Task instructions:
Starting at the line that contains "D1: schottky MBR340", return every line down to the end of the records below, exactly as written.

-------

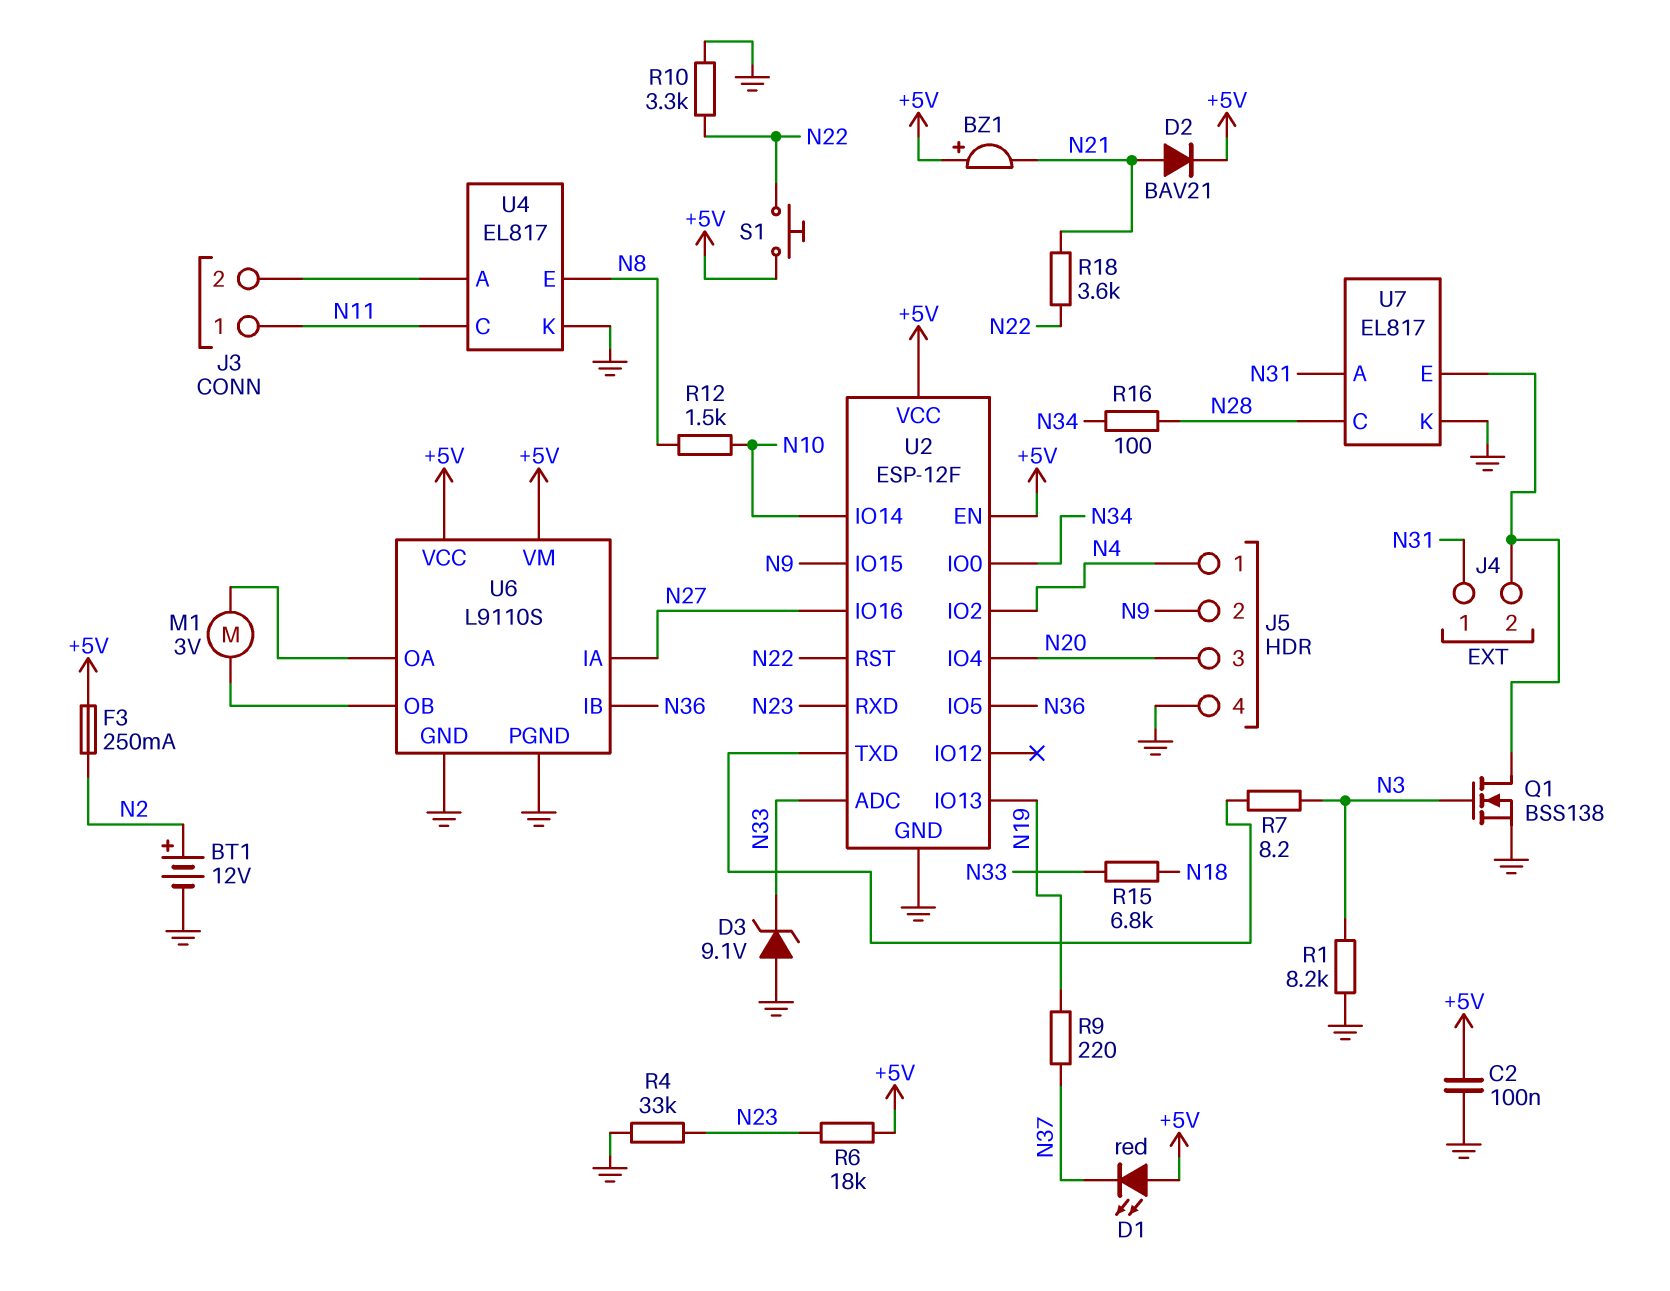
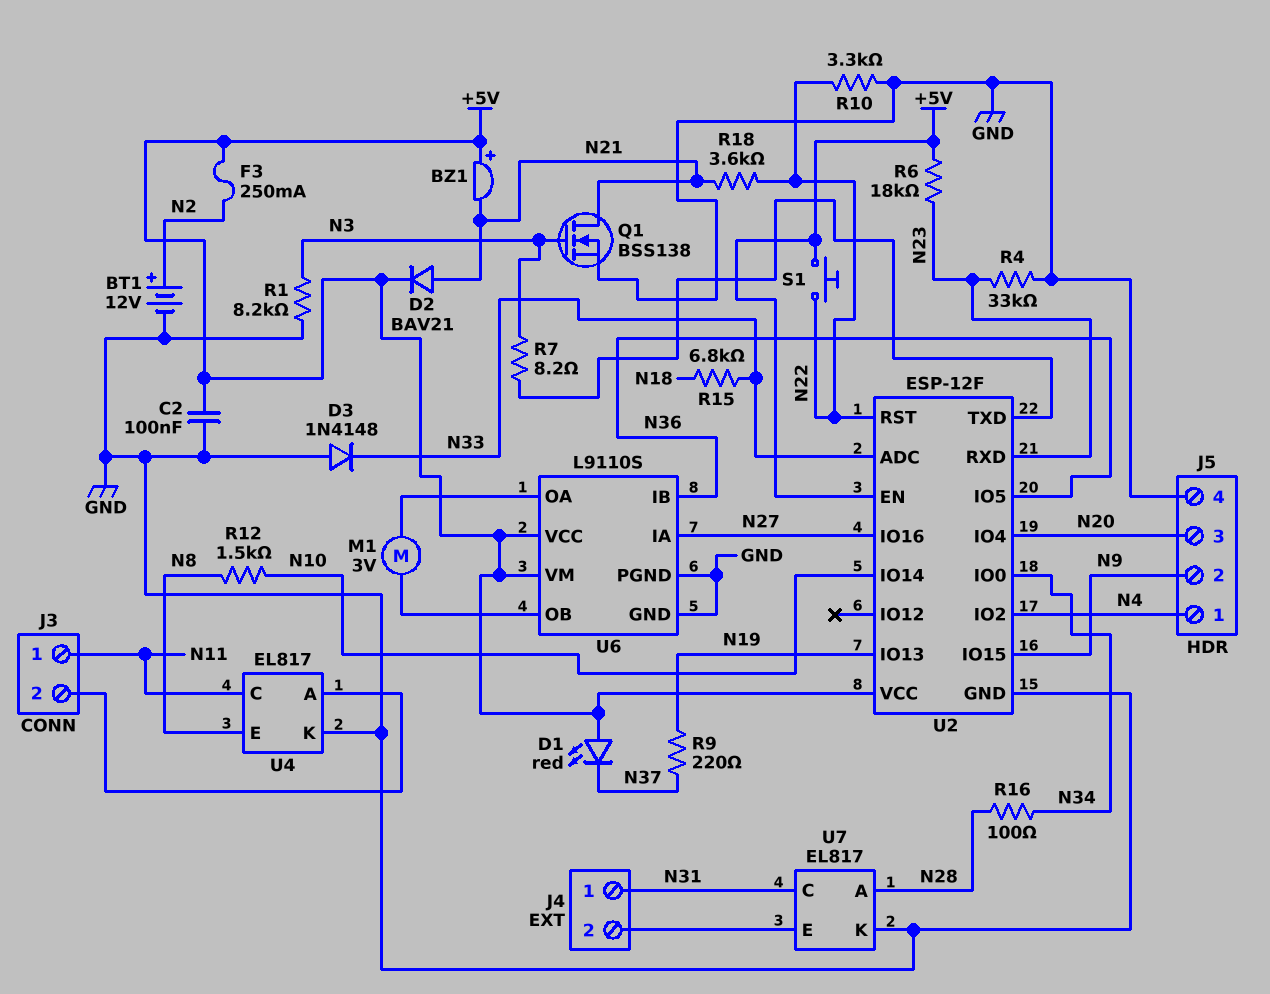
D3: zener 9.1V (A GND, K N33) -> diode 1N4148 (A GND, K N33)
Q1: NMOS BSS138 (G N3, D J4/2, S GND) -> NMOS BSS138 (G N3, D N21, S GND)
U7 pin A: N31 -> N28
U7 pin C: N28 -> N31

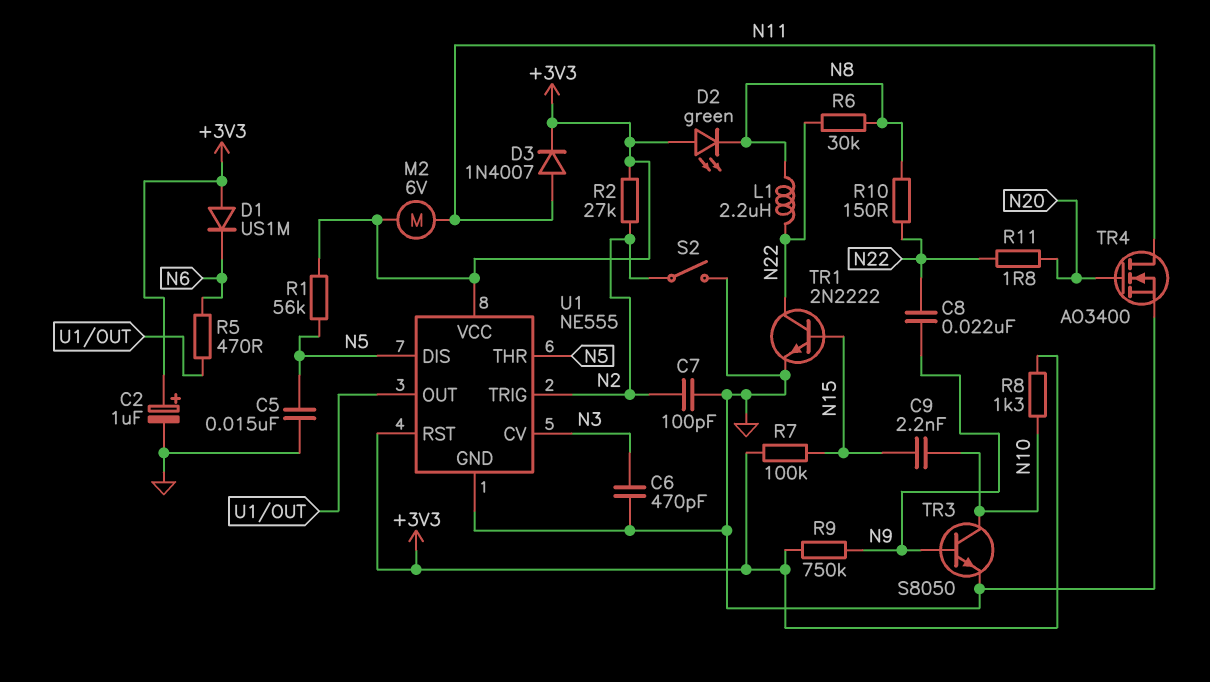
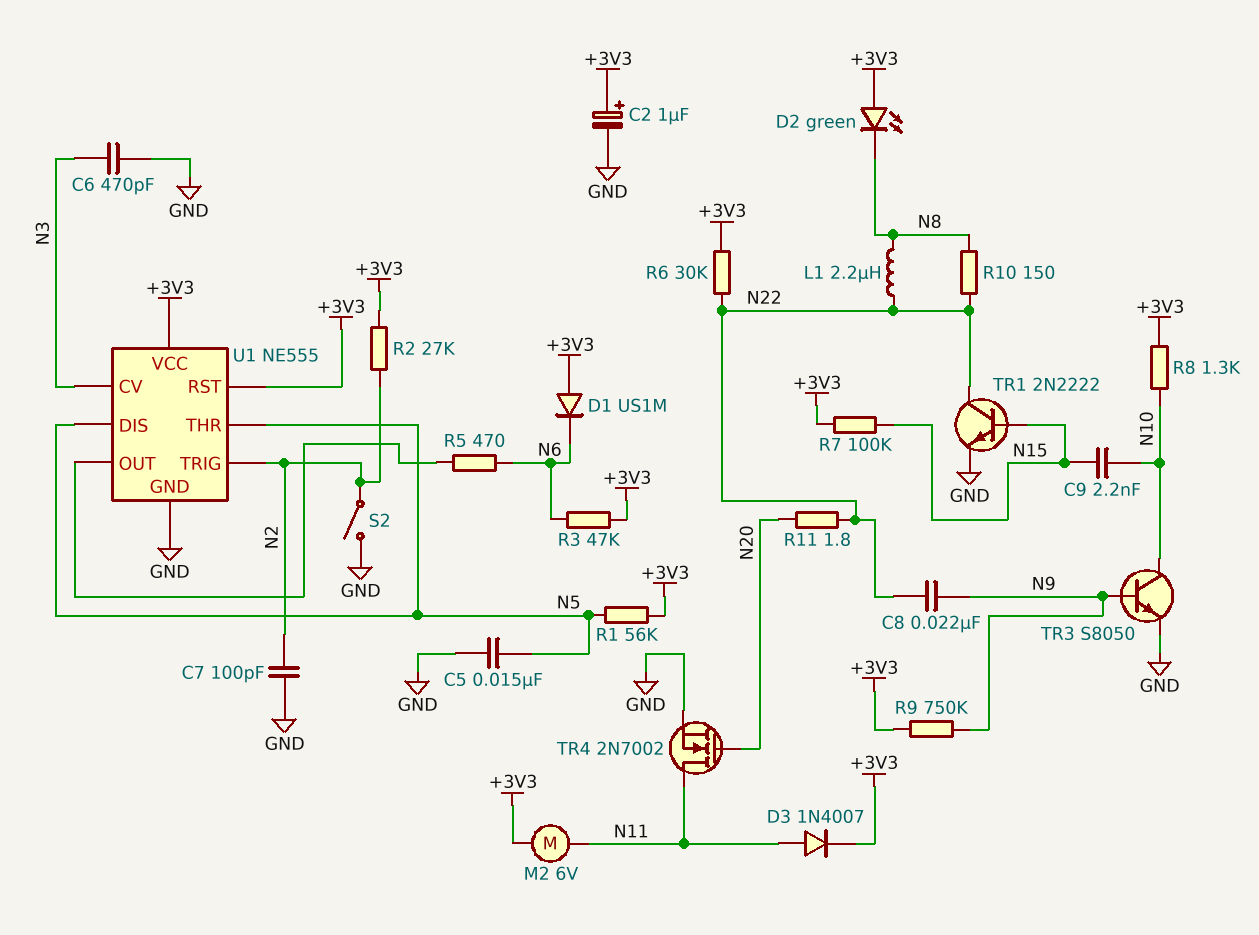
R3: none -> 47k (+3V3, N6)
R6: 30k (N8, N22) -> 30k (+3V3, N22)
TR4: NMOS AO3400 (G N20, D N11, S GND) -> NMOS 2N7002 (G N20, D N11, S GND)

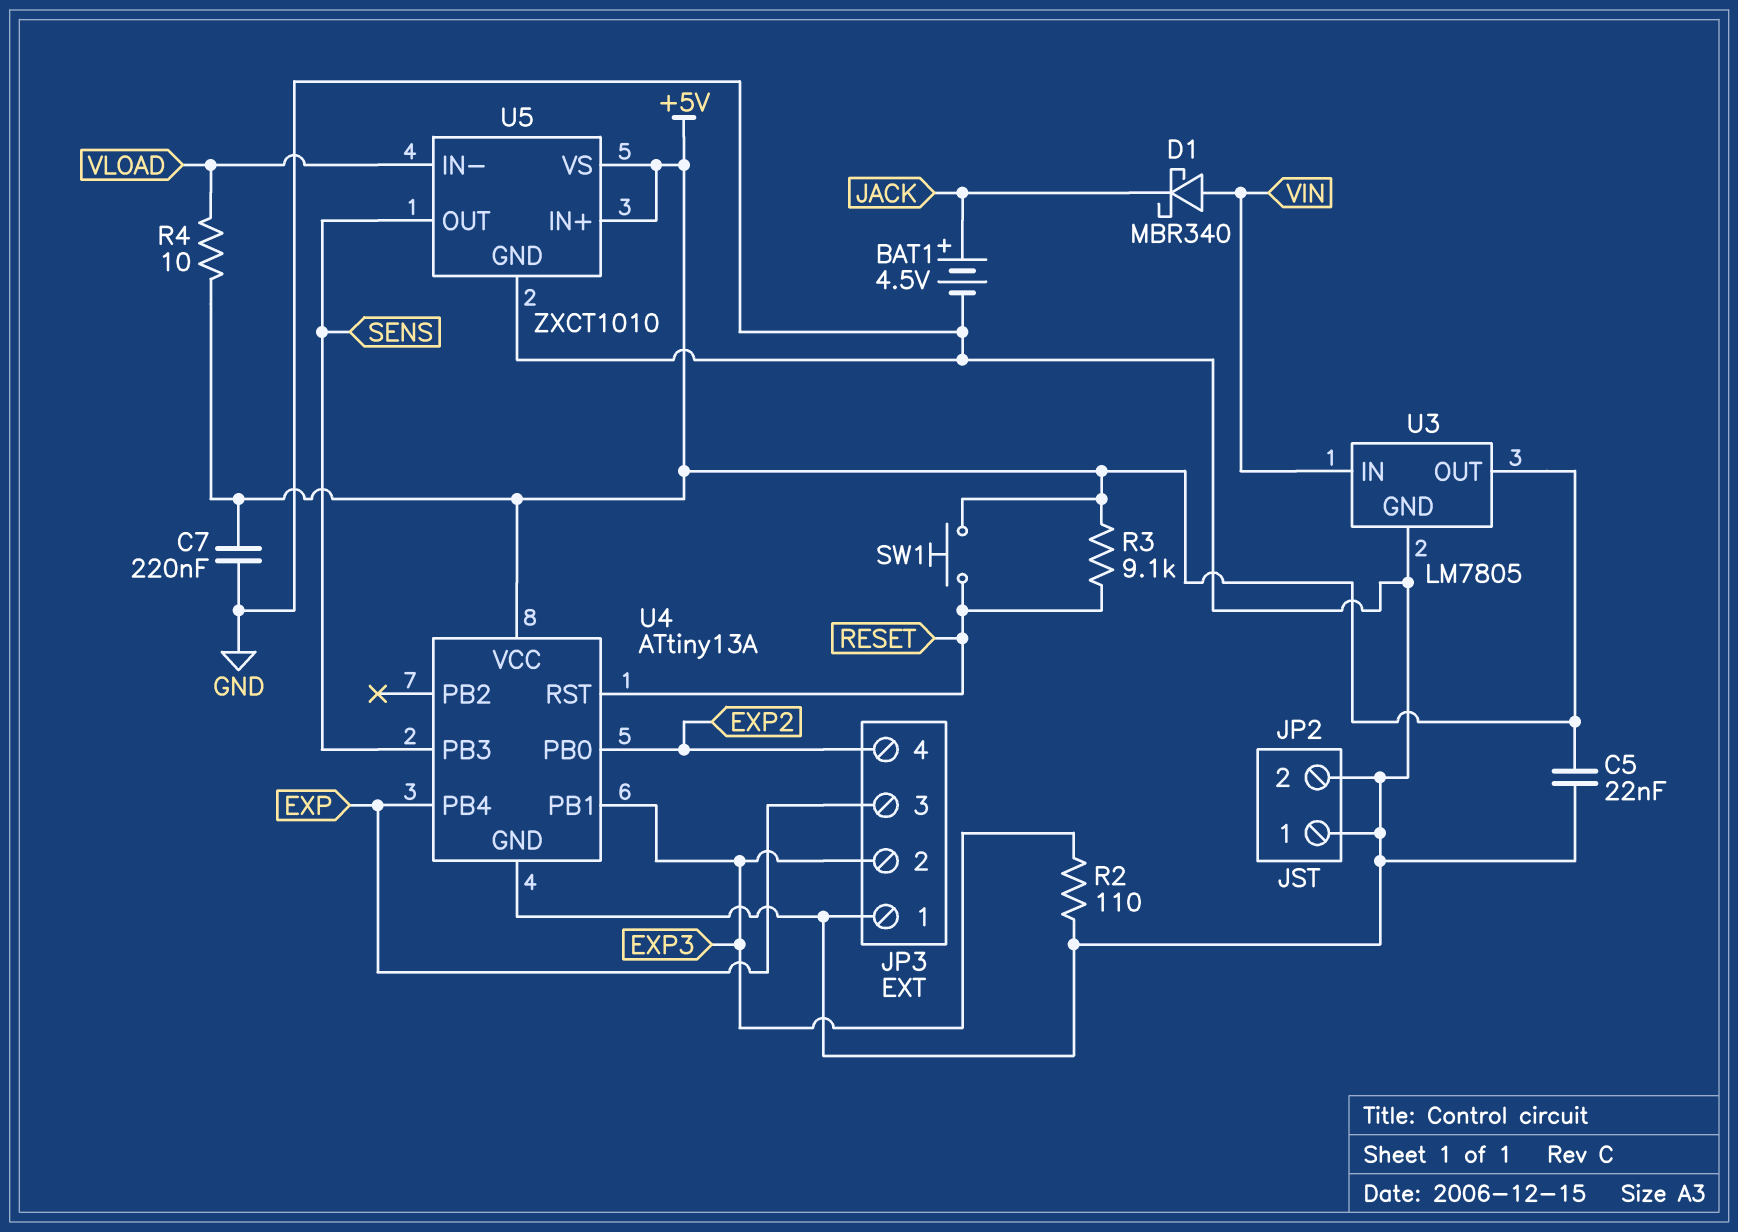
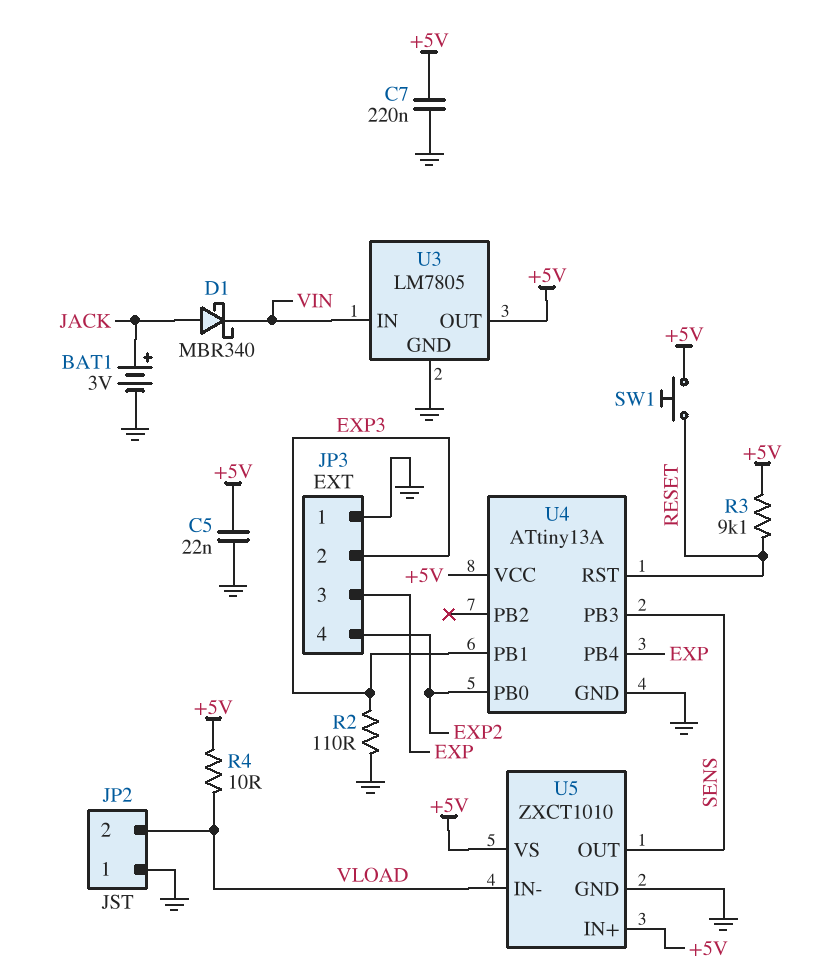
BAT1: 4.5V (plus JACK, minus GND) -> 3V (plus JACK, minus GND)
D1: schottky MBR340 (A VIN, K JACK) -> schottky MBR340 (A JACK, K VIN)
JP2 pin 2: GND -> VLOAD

-------

Answer section:
D1: schottky MBR340 (A VIN, K JACK) -> schottky MBR340 (A JACK, K VIN)
JP2 pin 2: GND -> VLOAD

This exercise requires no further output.